> TRY IT: Copy every line from the data below in which the string "minus" can be found.

::: DATA PROVIDED

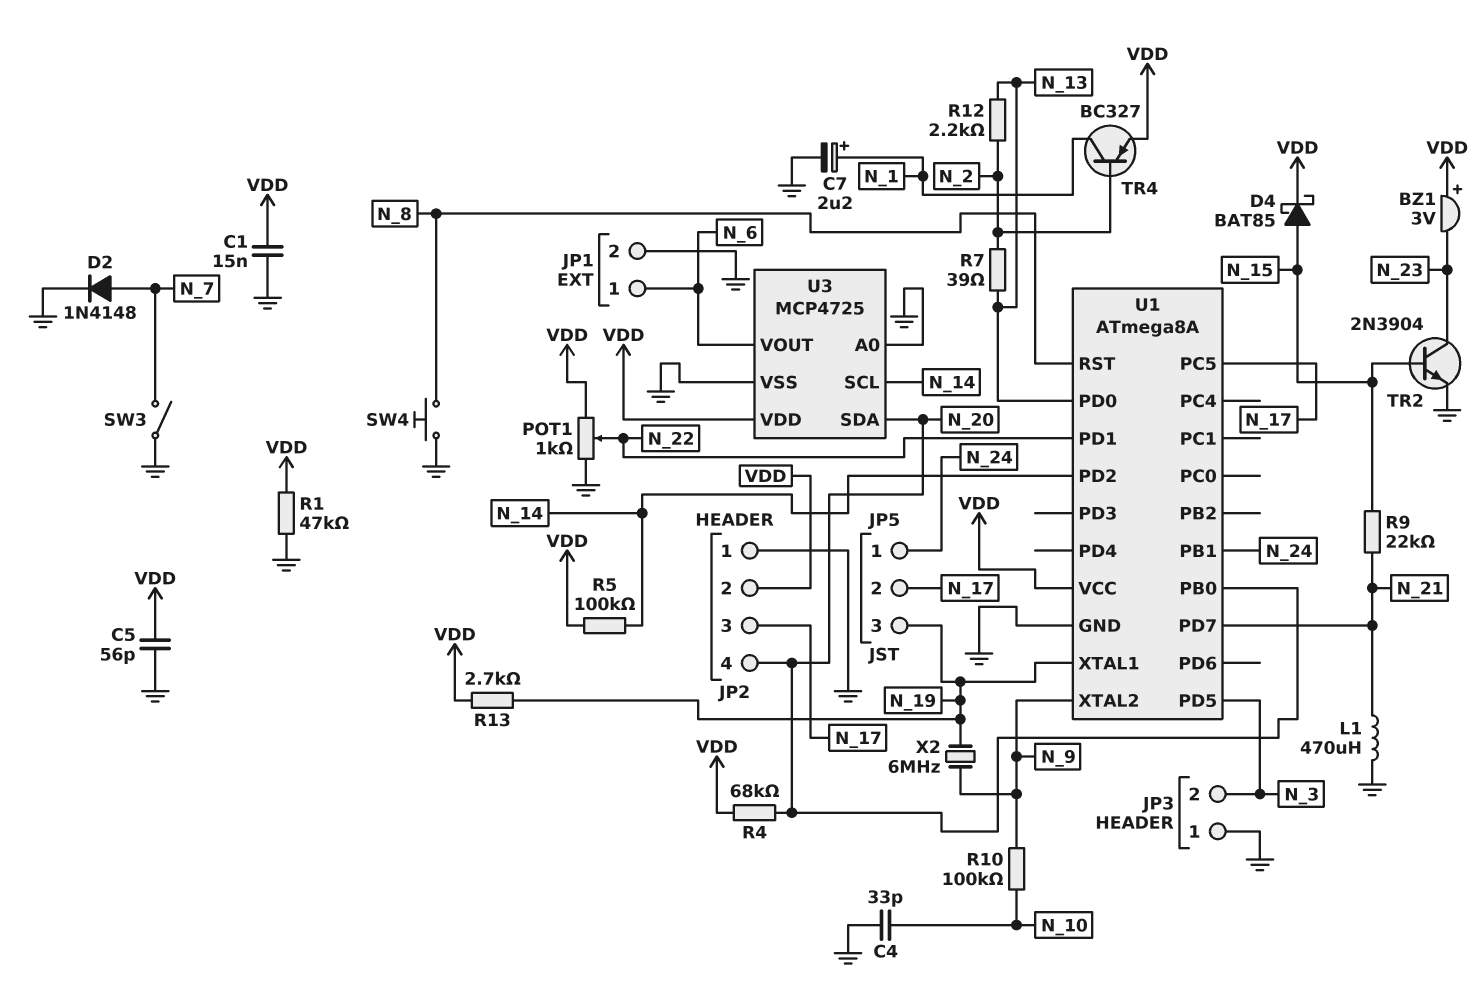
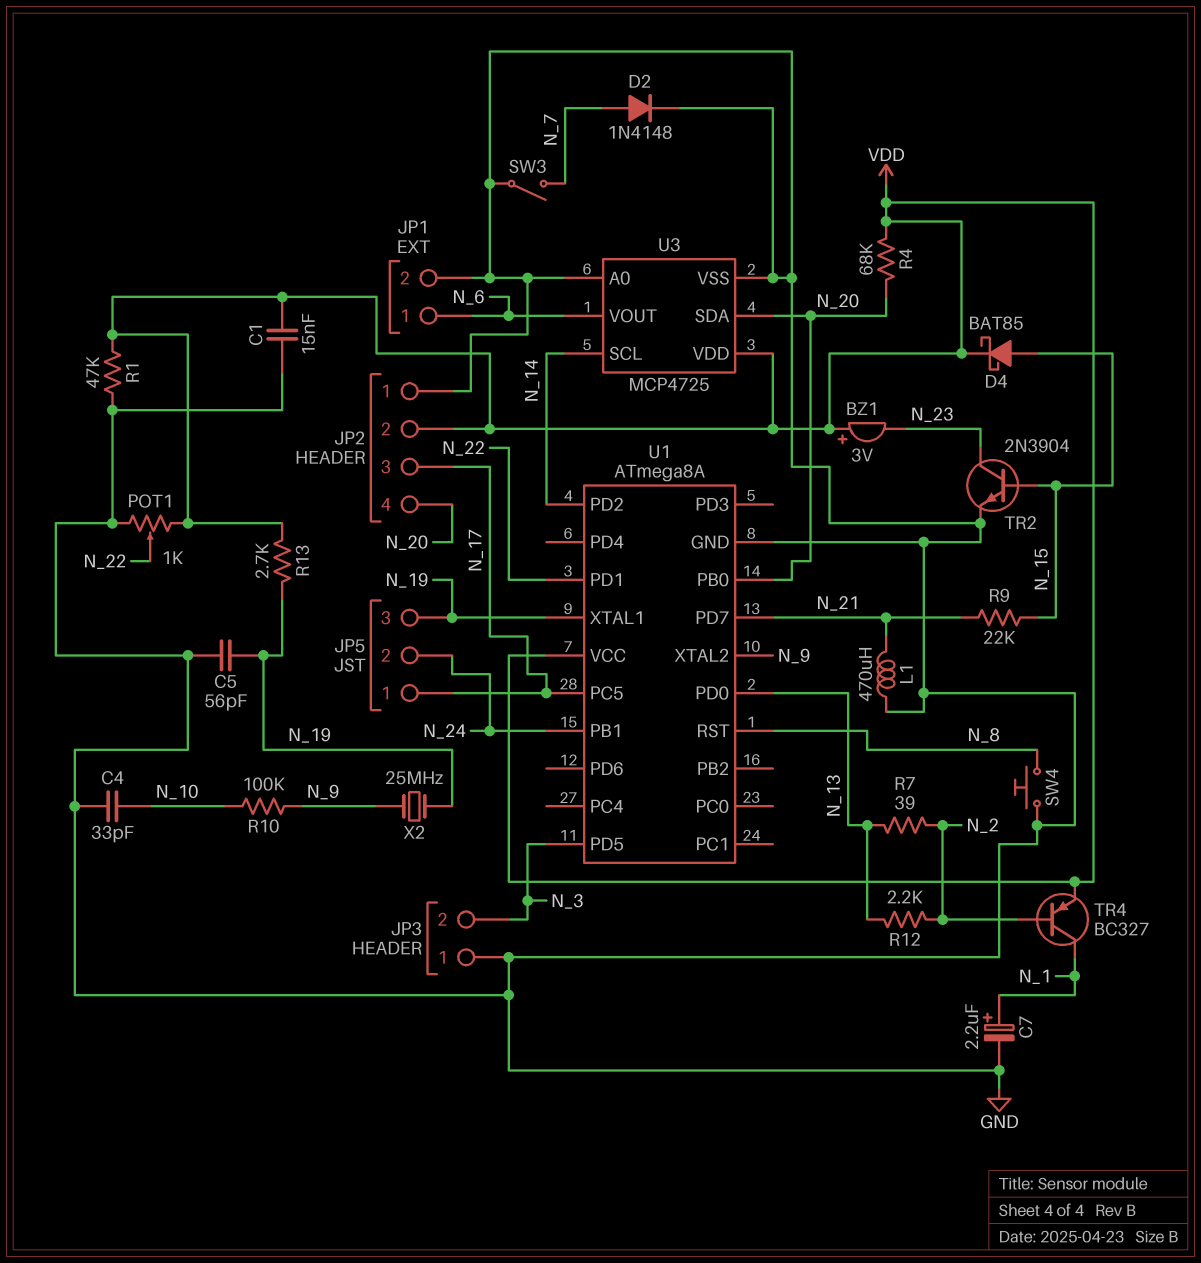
C5: 56pF (GND, VDD) -> 56pF (GND, N_19)
JP5 pin 1: N_24 -> N_17
JP5 pin 2: N_17 -> N_24
R5: 100k (N_14, VDD) -> none
X2: 6MHz (N_9, N_19) -> 25MHz (N_9, N_19)

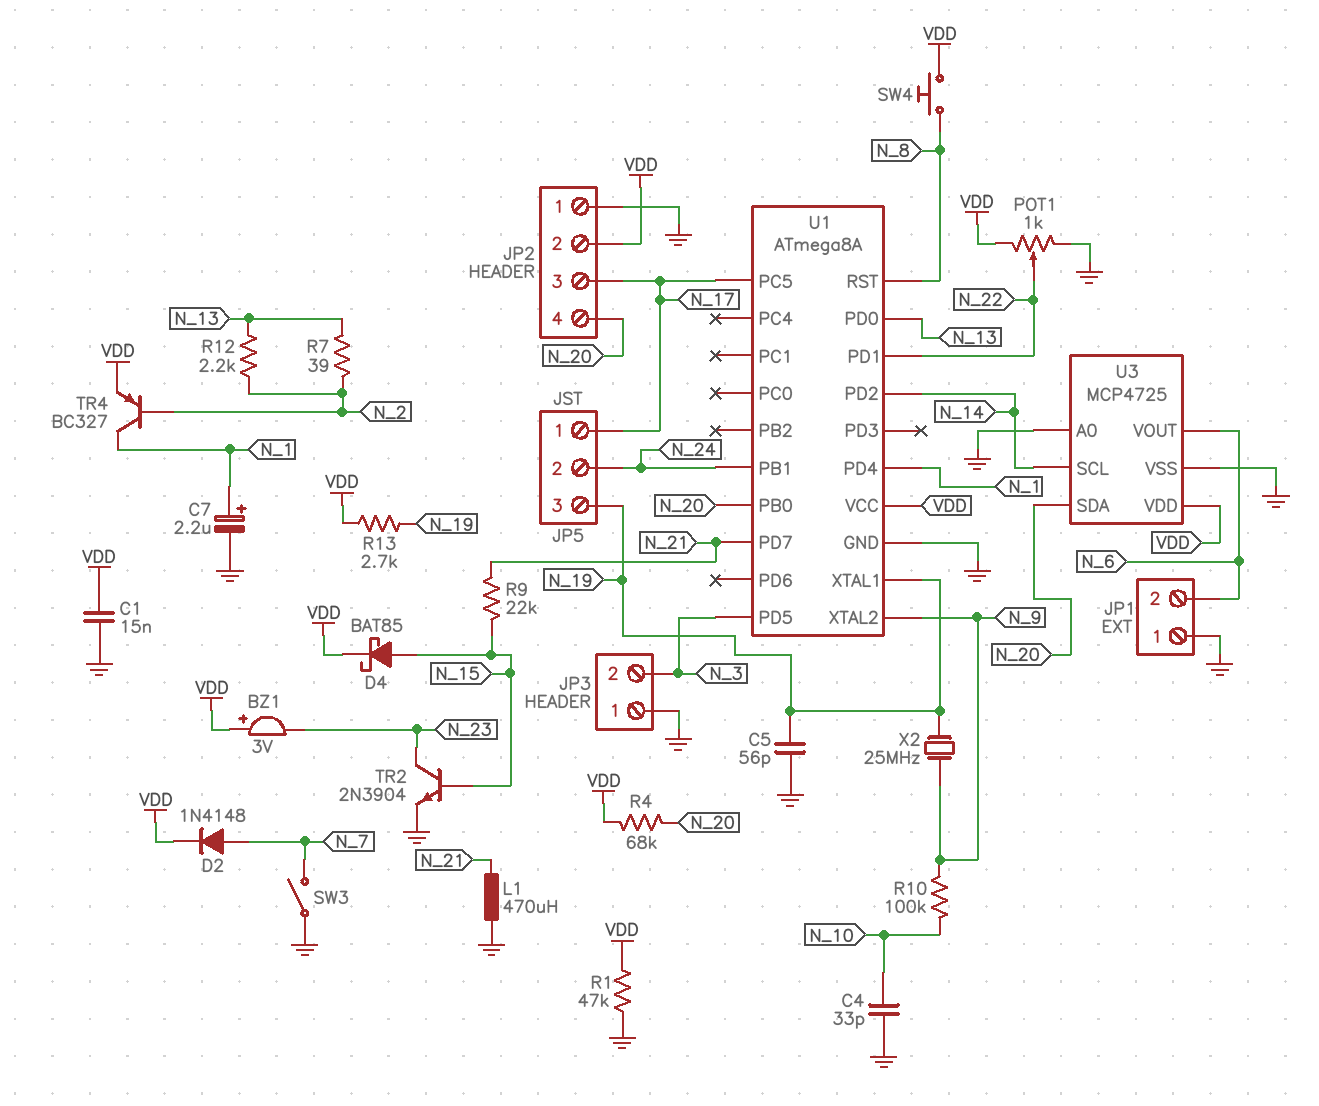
D2: diode 1N4148 (A N_7, K GND) -> diode 1N4148 (A N_7, K VDD)
JP1 pin 1: N_6 -> GND
JP1 pin 2: GND -> N_6
SW4: button (GND, N_8) -> button (N_8, VDD)
U1 pin PD4: none -> N_1

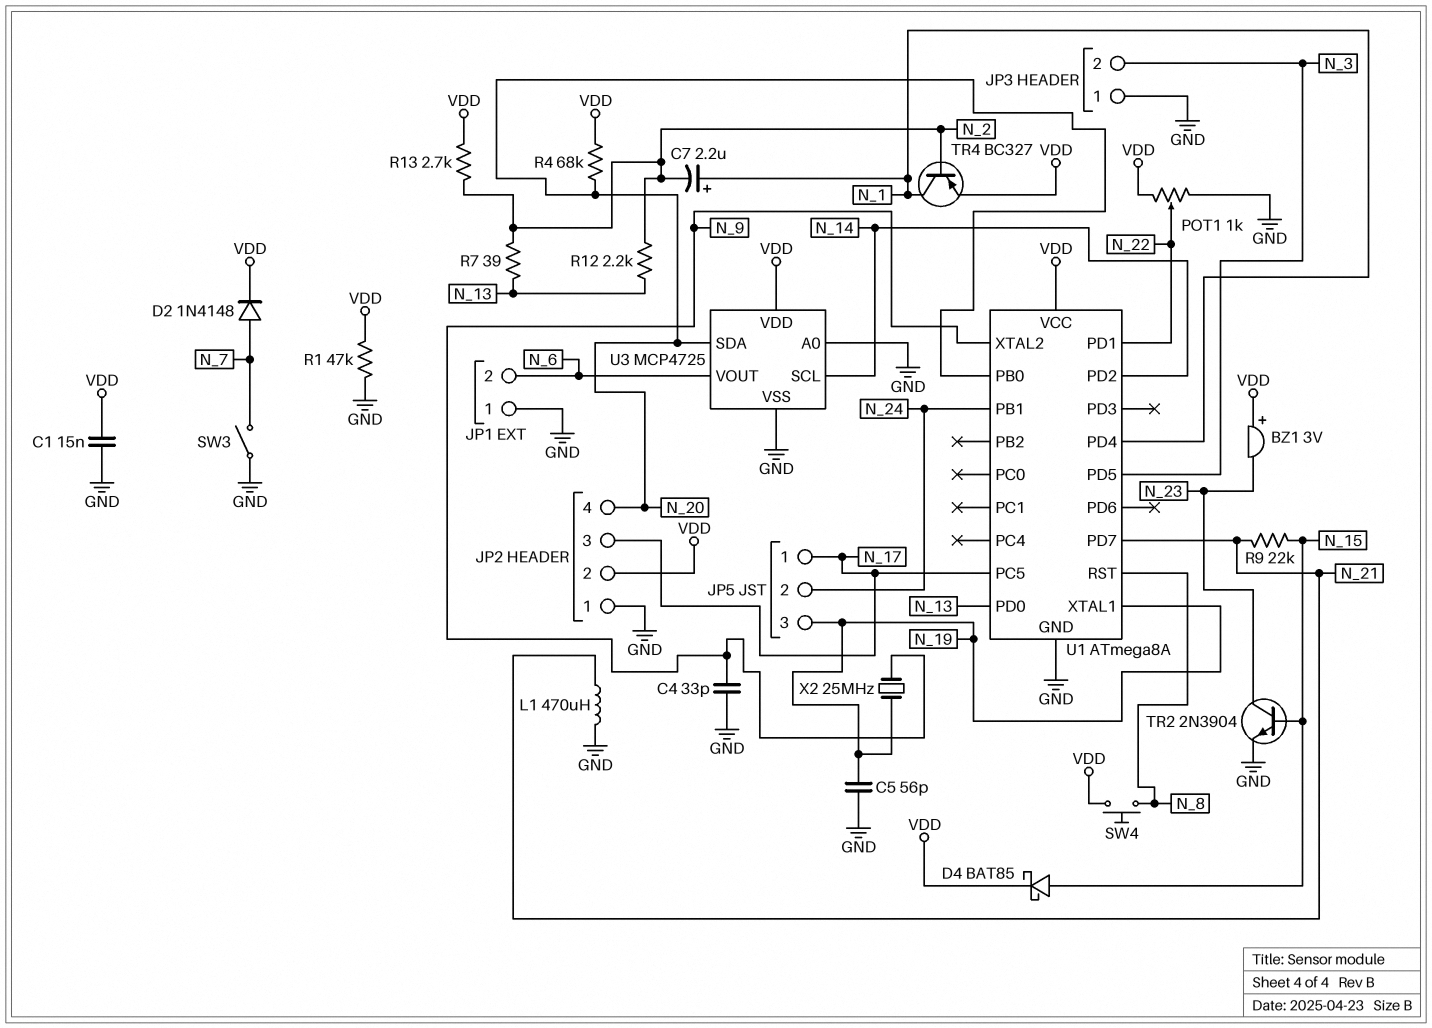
C4: 33pF (GND, N_10) -> 33pF (GND, N_9)
C7: 2.2uF (plus N_1, minus GND) -> 2.2uF (plus N_1, minus N_2)
R10: 100k (N_9, N_10) -> none
R13: 2.7k (N_19, VDD) -> 2.7k (N_2, VDD)

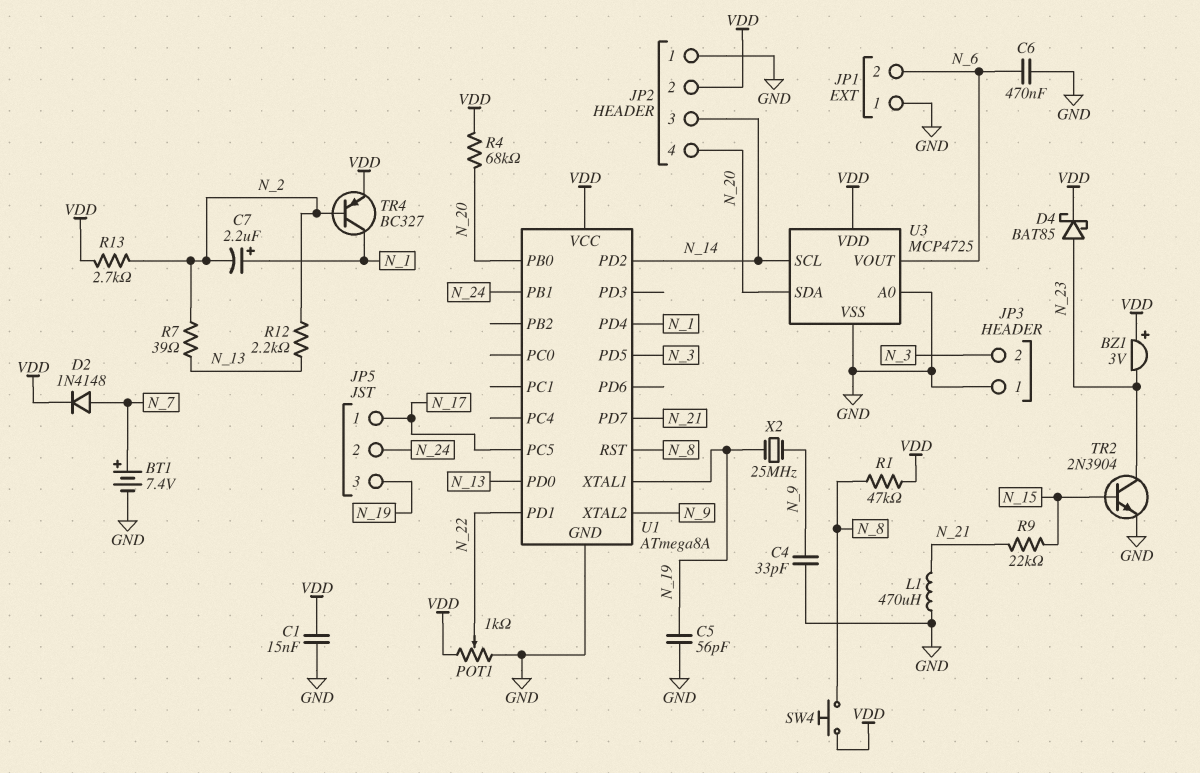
BT1: none -> 7.4V (plus N_7, minus GND)
C6: none -> 470nF (GND, N_6)
D4: schottky BAT85 (A N_15, K VDD) -> schottky BAT85 (A N_23, K VDD)
JP2 pin 3: N_17 -> N_14
R1: 47k (GND, VDD) -> 47k (N_8, VDD)
SW3: switch (GND, N_7) -> none

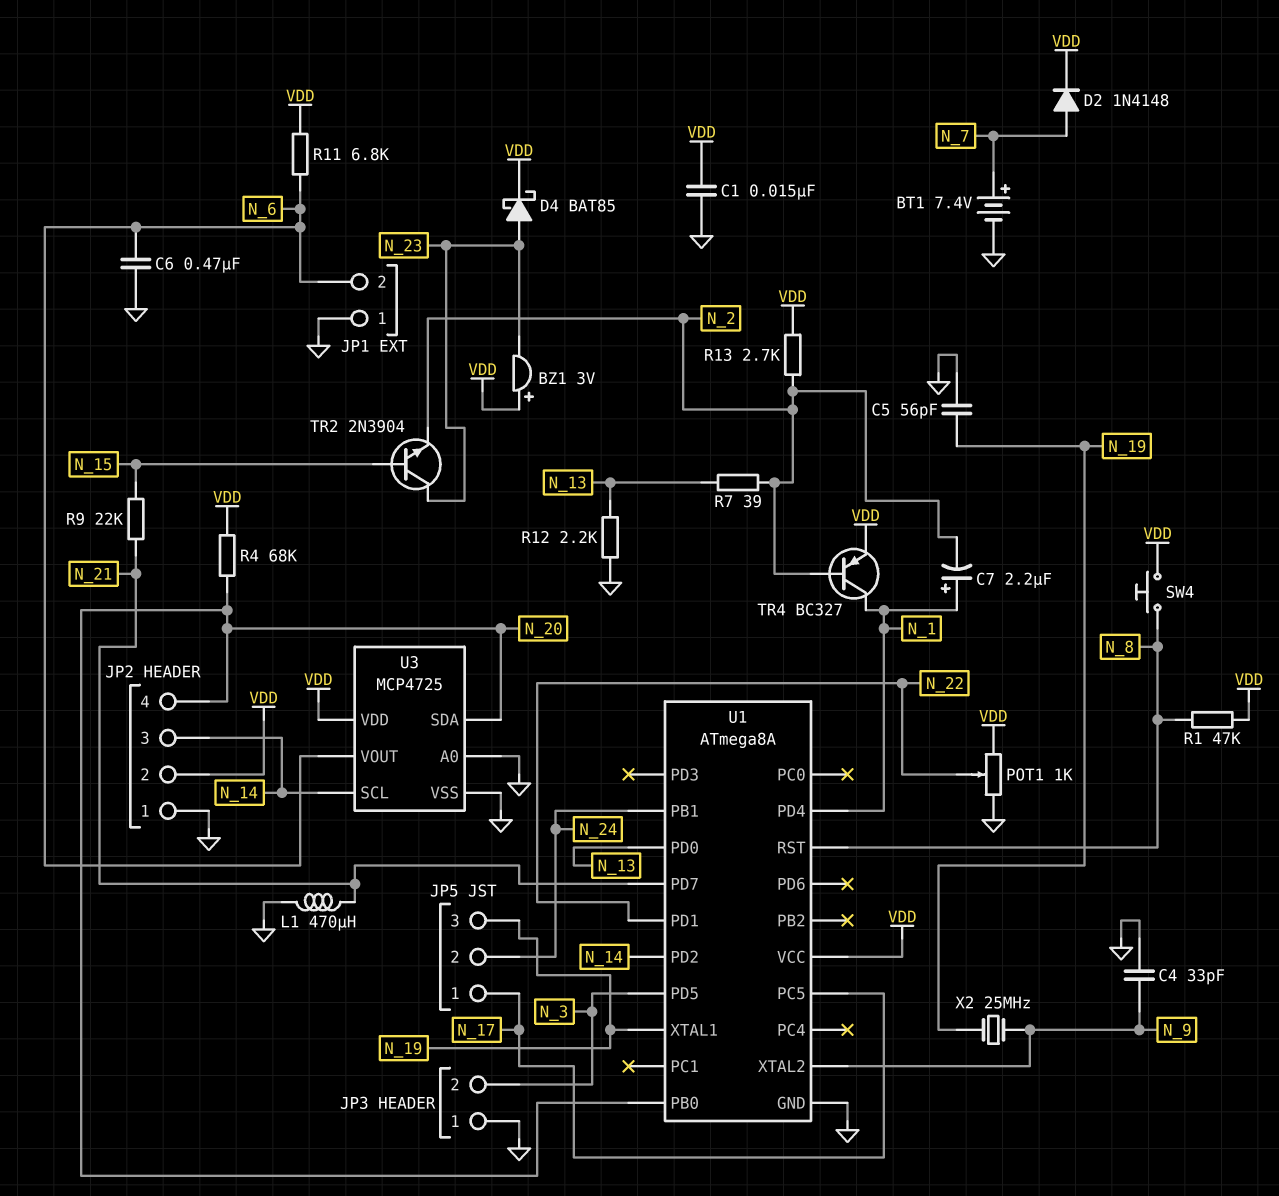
R11: none -> 6.8k (N_6, VDD)
R12: 2.2k (N_2, N_13) -> 2.2k (GND, N_13)
TR2: NPN 2N3904 (B N_15, C N_23, E GND) -> NPN 2N3904 (B N_15, C N_23, E N_2)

::::::

> RESPONSE:
C7: 2.2uF (plus N_1, minus GND) -> 2.2uF (plus N_1, minus N_2)
BT1: none -> 7.4V (plus N_7, minus GND)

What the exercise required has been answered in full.